┌──

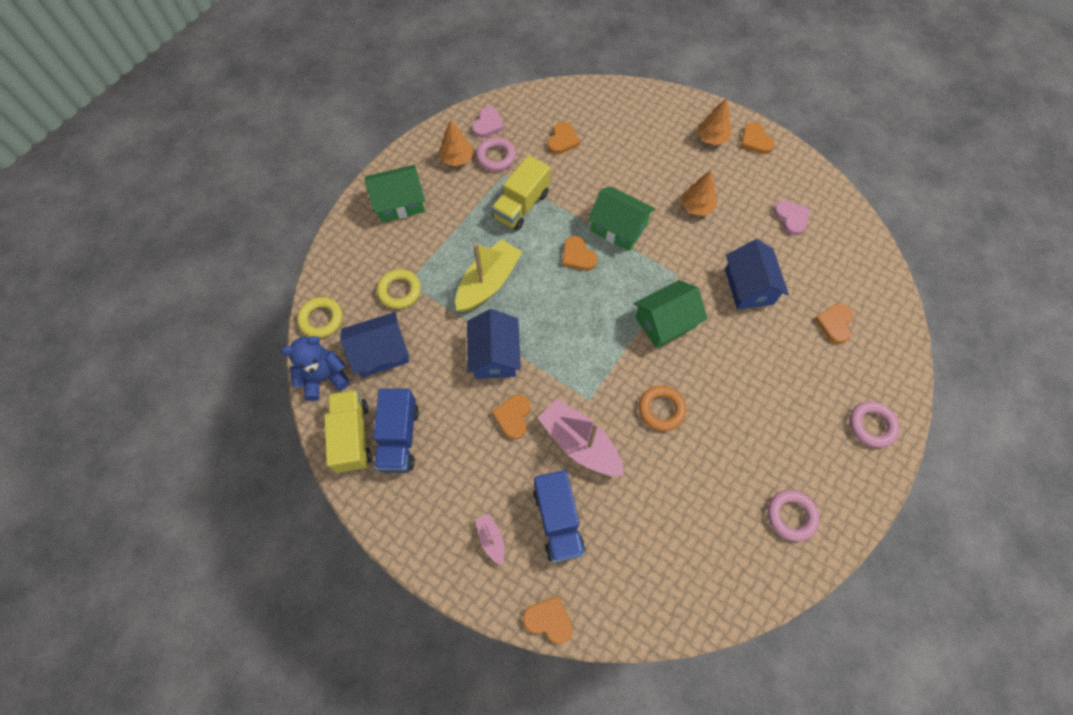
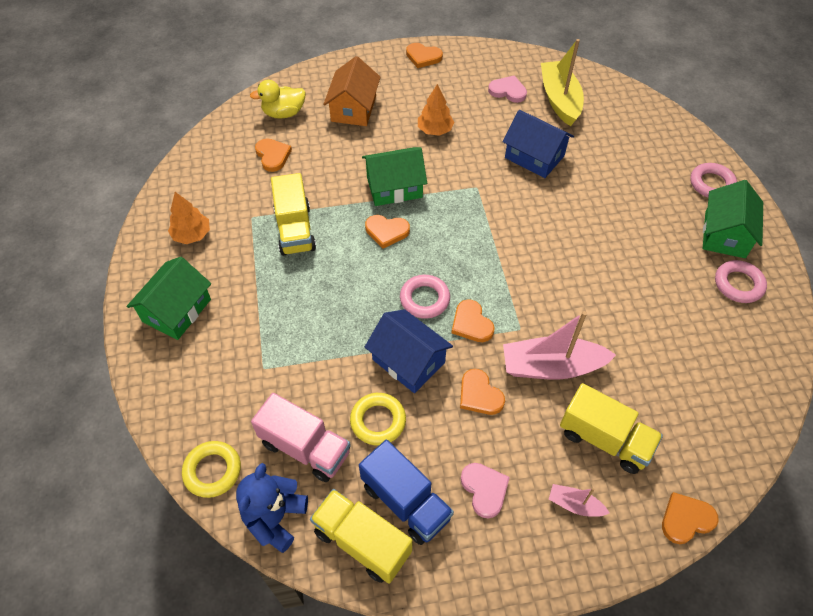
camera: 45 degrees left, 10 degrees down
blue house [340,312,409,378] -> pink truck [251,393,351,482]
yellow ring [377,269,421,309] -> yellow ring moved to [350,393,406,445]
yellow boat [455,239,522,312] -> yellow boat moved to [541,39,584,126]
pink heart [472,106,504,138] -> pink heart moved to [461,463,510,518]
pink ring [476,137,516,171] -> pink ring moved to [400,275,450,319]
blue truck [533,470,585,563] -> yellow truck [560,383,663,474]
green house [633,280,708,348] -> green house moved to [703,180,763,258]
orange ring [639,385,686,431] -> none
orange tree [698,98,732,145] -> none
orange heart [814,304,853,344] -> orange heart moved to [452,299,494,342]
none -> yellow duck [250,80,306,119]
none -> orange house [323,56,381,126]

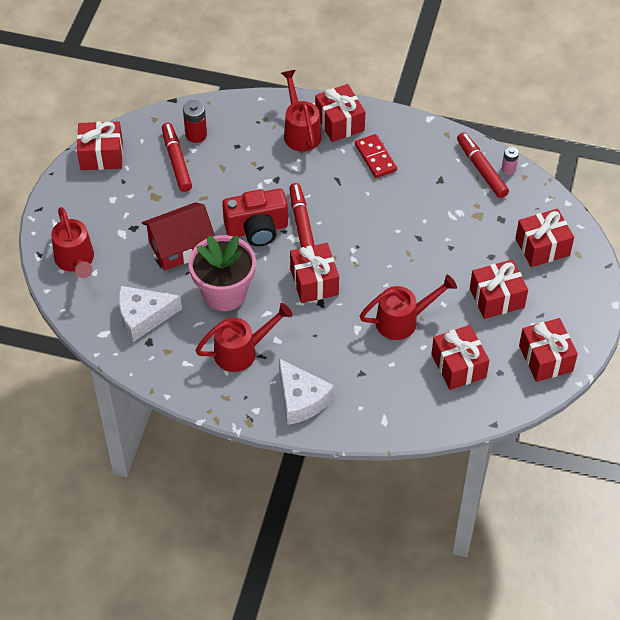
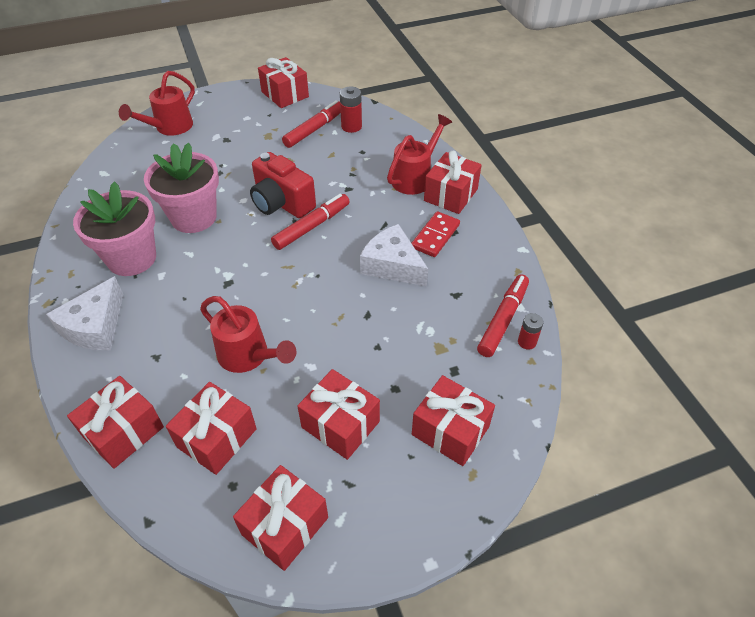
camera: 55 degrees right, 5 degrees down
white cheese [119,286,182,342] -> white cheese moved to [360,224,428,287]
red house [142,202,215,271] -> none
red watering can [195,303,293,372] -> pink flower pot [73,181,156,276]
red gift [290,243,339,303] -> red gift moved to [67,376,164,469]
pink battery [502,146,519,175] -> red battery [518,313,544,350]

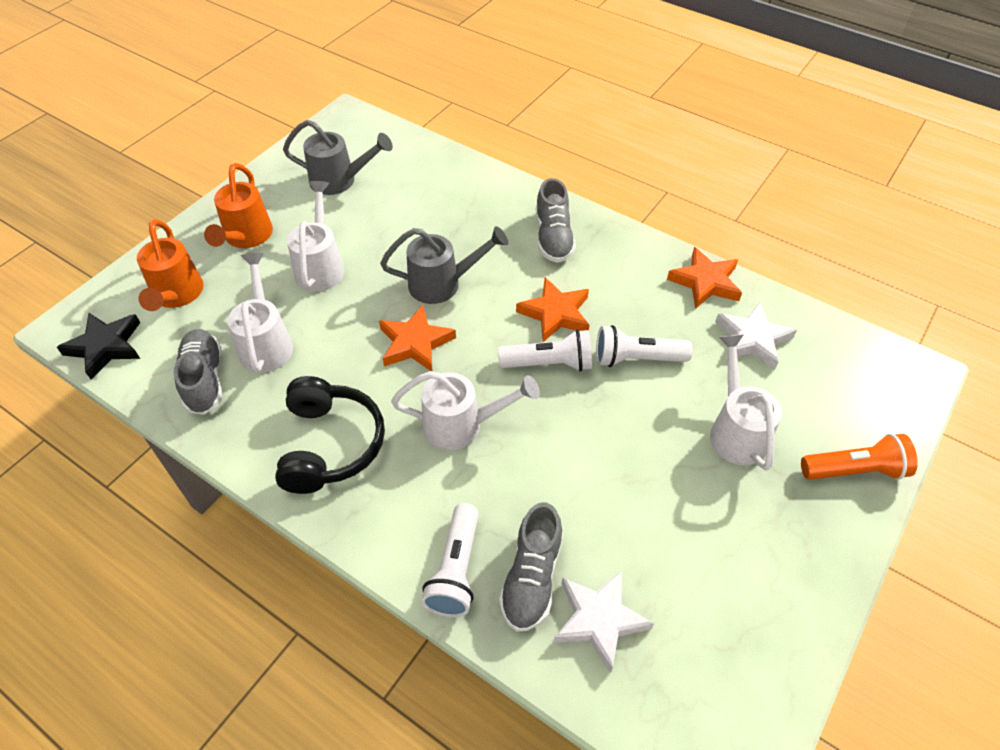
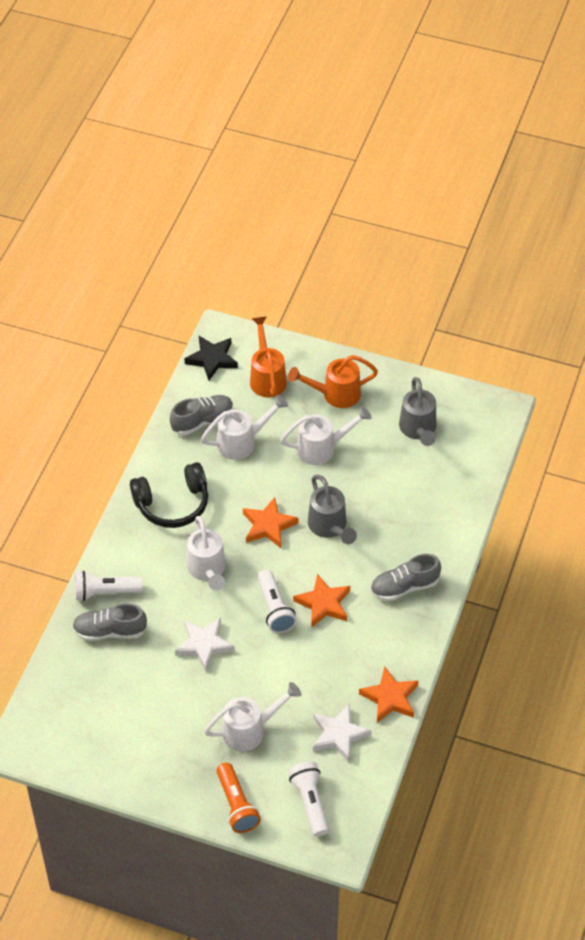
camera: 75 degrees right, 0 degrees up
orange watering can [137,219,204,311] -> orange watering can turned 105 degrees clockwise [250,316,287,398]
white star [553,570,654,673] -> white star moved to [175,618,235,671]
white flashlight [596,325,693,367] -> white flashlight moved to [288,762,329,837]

└──

**Problem to solve**.
In the records above, find each line that mentions the string "orange", then copy it.

**Response below**.
orange ring [639,385,686,431] -> none
orange tree [698,98,732,145] -> none
orange heart [814,304,853,344] -> orange heart moved to [452,299,494,342]
none -> orange house [323,56,381,126]
orange watering can [137,219,204,311] -> orange watering can turned 105 degrees clockwise [250,316,287,398]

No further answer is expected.